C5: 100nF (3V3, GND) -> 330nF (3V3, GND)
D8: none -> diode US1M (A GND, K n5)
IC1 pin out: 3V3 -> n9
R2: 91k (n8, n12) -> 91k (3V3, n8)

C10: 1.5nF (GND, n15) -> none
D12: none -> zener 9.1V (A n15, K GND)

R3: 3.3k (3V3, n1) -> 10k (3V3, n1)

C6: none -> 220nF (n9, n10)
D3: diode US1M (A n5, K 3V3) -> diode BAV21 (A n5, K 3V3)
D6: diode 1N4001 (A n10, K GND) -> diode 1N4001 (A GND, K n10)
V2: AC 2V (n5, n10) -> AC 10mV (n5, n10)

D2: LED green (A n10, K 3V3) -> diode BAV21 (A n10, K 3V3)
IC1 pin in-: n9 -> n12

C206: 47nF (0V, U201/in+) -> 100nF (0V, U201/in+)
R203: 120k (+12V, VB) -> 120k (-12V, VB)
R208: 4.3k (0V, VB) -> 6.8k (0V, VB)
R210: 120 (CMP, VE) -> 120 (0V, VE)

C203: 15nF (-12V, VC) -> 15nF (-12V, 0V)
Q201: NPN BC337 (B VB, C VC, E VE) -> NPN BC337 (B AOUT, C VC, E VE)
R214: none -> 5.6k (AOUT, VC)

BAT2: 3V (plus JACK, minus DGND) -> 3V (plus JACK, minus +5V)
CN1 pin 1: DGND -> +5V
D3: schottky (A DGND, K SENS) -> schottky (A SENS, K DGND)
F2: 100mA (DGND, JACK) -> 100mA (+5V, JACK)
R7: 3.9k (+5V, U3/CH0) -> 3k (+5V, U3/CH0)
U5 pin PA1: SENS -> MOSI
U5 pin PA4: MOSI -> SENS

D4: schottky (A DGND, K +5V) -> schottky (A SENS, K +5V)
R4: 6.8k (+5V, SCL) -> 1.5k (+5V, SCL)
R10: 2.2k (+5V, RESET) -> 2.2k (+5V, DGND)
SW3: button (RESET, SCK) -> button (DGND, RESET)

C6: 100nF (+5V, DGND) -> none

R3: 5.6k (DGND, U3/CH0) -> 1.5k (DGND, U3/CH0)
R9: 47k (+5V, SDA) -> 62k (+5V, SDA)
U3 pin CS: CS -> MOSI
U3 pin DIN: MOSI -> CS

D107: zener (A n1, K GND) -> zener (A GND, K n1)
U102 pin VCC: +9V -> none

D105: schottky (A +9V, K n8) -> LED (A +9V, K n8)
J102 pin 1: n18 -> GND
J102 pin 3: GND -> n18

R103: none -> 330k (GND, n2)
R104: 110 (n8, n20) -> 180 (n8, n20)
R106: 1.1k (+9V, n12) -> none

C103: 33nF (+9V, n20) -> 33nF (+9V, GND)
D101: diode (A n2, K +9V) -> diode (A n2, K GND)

* [Task prompt]:
Every line of the listing should be reproduced exactly.

* [Your solution]:
C5: 100nF (3V3, GND) -> 330nF (3V3, GND)
D8: none -> diode US1M (A GND, K n5)
IC1 pin out: 3V3 -> n9
R2: 91k (n8, n12) -> 91k (3V3, n8)

C10: 1.5nF (GND, n15) -> none
D12: none -> zener 9.1V (A n15, K GND)

R3: 3.3k (3V3, n1) -> 10k (3V3, n1)

C6: none -> 220nF (n9, n10)
D3: diode US1M (A n5, K 3V3) -> diode BAV21 (A n5, K 3V3)
D6: diode 1N4001 (A n10, K GND) -> diode 1N4001 (A GND, K n10)
V2: AC 2V (n5, n10) -> AC 10mV (n5, n10)

D2: LED green (A n10, K 3V3) -> diode BAV21 (A n10, K 3V3)
IC1 pin in-: n9 -> n12

C206: 47nF (0V, U201/in+) -> 100nF (0V, U201/in+)
R203: 120k (+12V, VB) -> 120k (-12V, VB)
R208: 4.3k (0V, VB) -> 6.8k (0V, VB)
R210: 120 (CMP, VE) -> 120 (0V, VE)

C203: 15nF (-12V, VC) -> 15nF (-12V, 0V)
Q201: NPN BC337 (B VB, C VC, E VE) -> NPN BC337 (B AOUT, C VC, E VE)
R214: none -> 5.6k (AOUT, VC)

BAT2: 3V (plus JACK, minus DGND) -> 3V (plus JACK, minus +5V)
CN1 pin 1: DGND -> +5V
D3: schottky (A DGND, K SENS) -> schottky (A SENS, K DGND)
F2: 100mA (DGND, JACK) -> 100mA (+5V, JACK)
R7: 3.9k (+5V, U3/CH0) -> 3k (+5V, U3/CH0)
U5 pin PA1: SENS -> MOSI
U5 pin PA4: MOSI -> SENS

D4: schottky (A DGND, K +5V) -> schottky (A SENS, K +5V)
R4: 6.8k (+5V, SCL) -> 1.5k (+5V, SCL)
R10: 2.2k (+5V, RESET) -> 2.2k (+5V, DGND)
SW3: button (RESET, SCK) -> button (DGND, RESET)

C6: 100nF (+5V, DGND) -> none

R3: 5.6k (DGND, U3/CH0) -> 1.5k (DGND, U3/CH0)
R9: 47k (+5V, SDA) -> 62k (+5V, SDA)
U3 pin CS: CS -> MOSI
U3 pin DIN: MOSI -> CS

D107: zener (A n1, K GND) -> zener (A GND, K n1)
U102 pin VCC: +9V -> none

D105: schottky (A +9V, K n8) -> LED (A +9V, K n8)
J102 pin 1: n18 -> GND
J102 pin 3: GND -> n18

R103: none -> 330k (GND, n2)
R104: 110 (n8, n20) -> 180 (n8, n20)
R106: 1.1k (+9V, n12) -> none

C103: 33nF (+9V, n20) -> 33nF (+9V, GND)
D101: diode (A n2, K +9V) -> diode (A n2, K GND)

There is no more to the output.